■ WORK REQUIRED
Please reproduce the data exactly and omit the pictures.

[Itemized modification records]
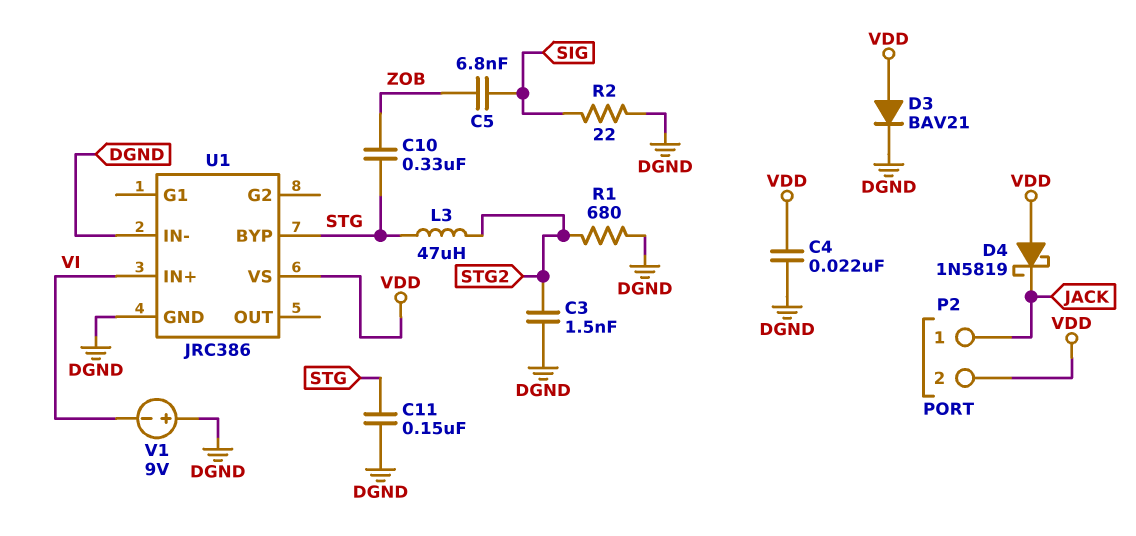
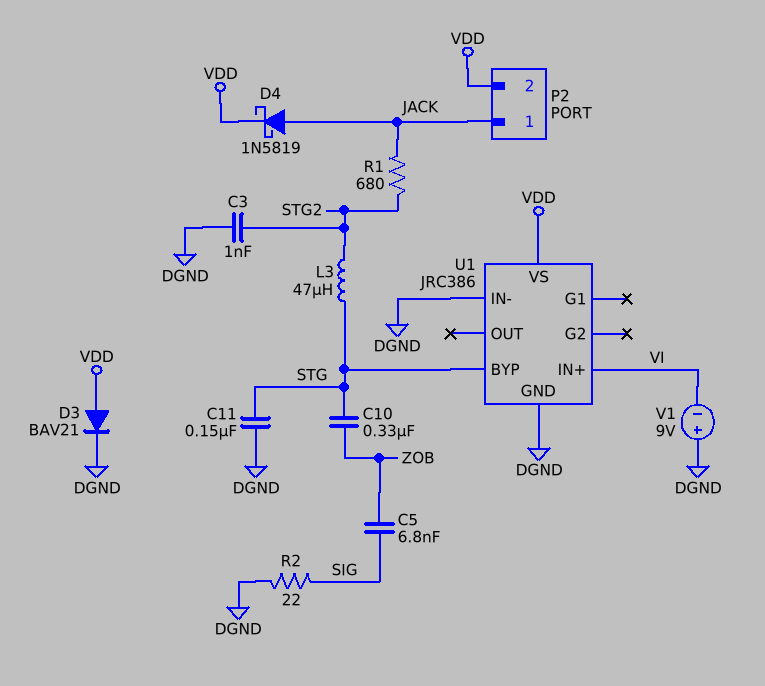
C3: 1.5nF (DGND, STG2) -> 1nF (DGND, STG2)
C4: 22nF (DGND, VDD) -> none
D4: schottky 1N5819 (A VDD, K JACK) -> schottky 1N5819 (A JACK, K VDD)
R1: 680 (DGND, STG2) -> 680 (JACK, STG2)

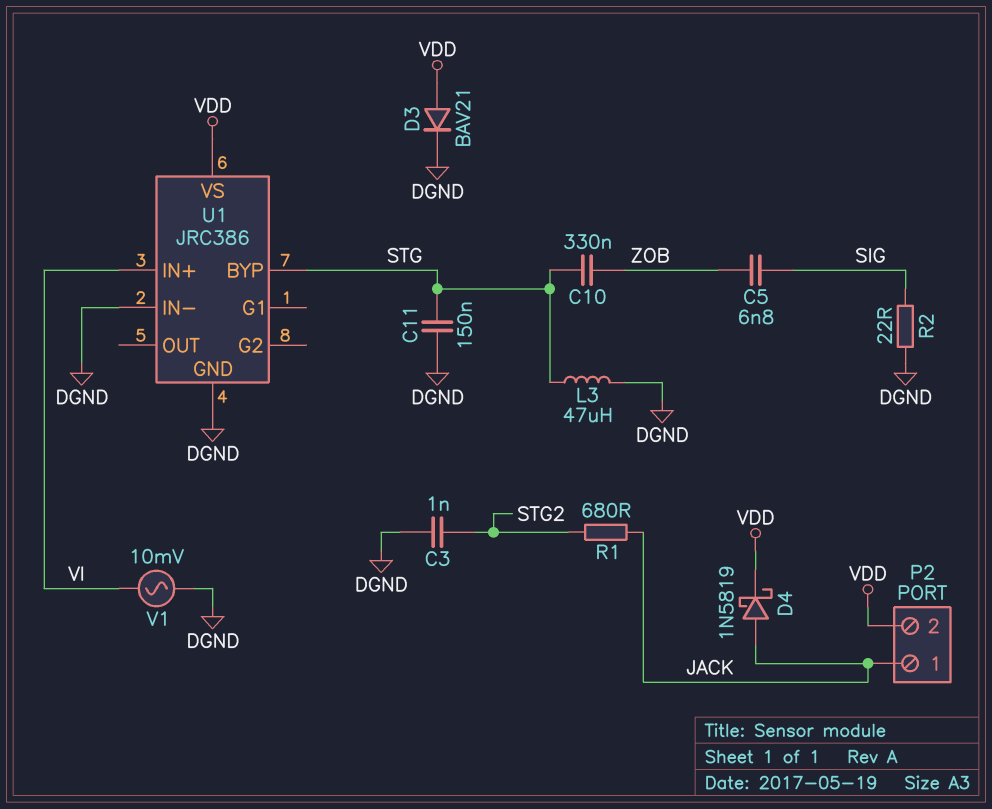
L3: 47uH (STG, STG2) -> 47uH (DGND, STG)
V1: 9V (plus DGND, minus VI) -> AC 10mV (DGND, VI)

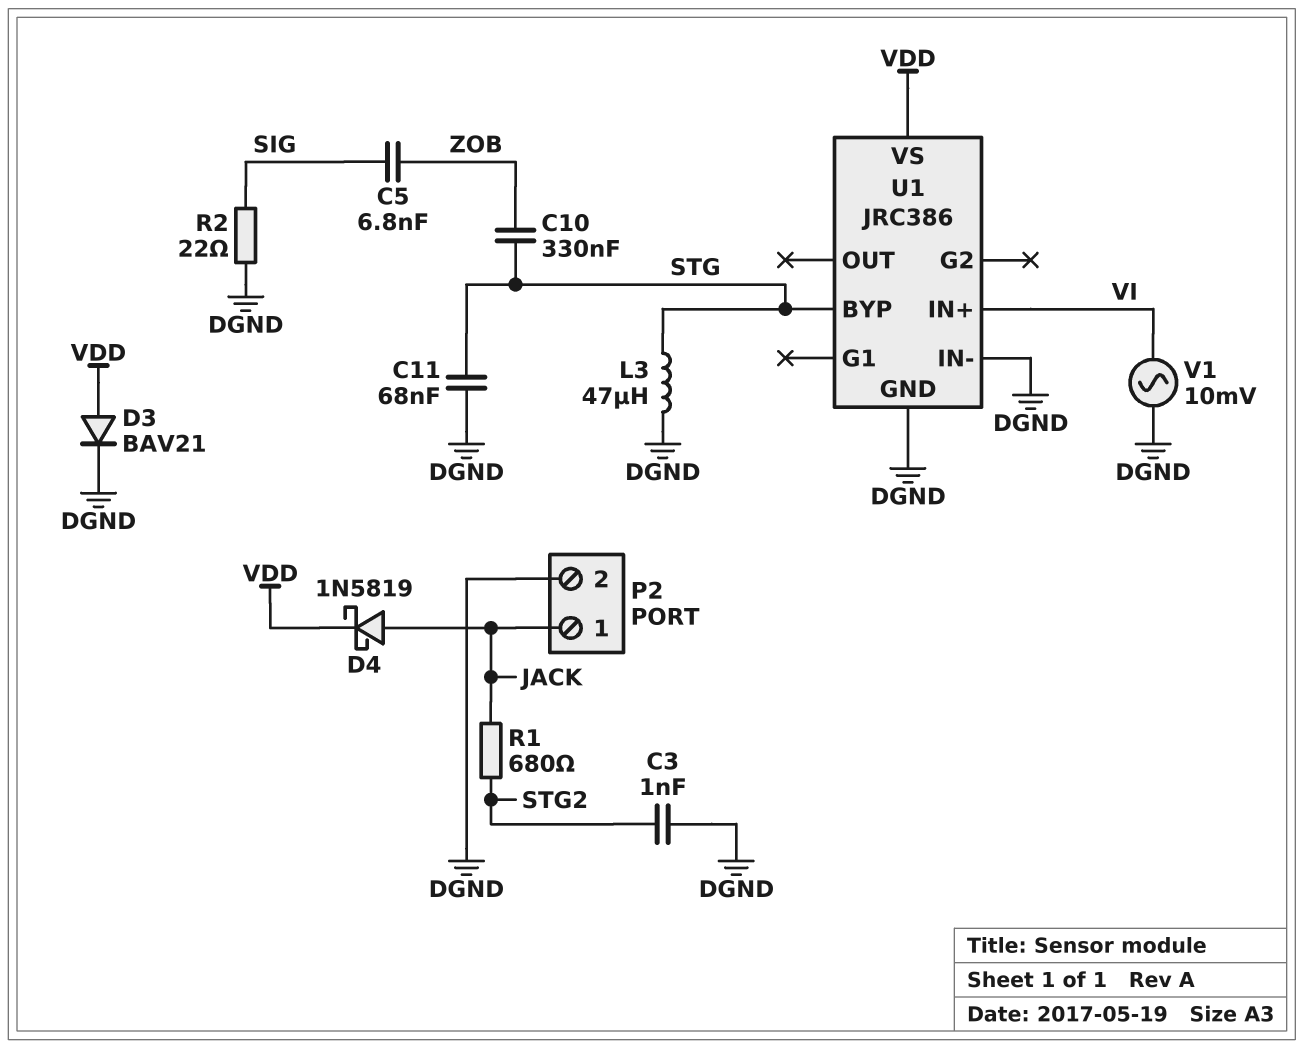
C11: 150nF (DGND, STG) -> 68nF (DGND, STG)
P2 pin 2: VDD -> DGND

■ THE COMPLETED TASK
C3: 1.5nF (DGND, STG2) -> 1nF (DGND, STG2)
C4: 22nF (DGND, VDD) -> none
D4: schottky 1N5819 (A VDD, K JACK) -> schottky 1N5819 (A JACK, K VDD)
R1: 680 (DGND, STG2) -> 680 (JACK, STG2)

L3: 47uH (STG, STG2) -> 47uH (DGND, STG)
V1: 9V (plus DGND, minus VI) -> AC 10mV (DGND, VI)

C11: 150nF (DGND, STG) -> 68nF (DGND, STG)
P2 pin 2: VDD -> DGND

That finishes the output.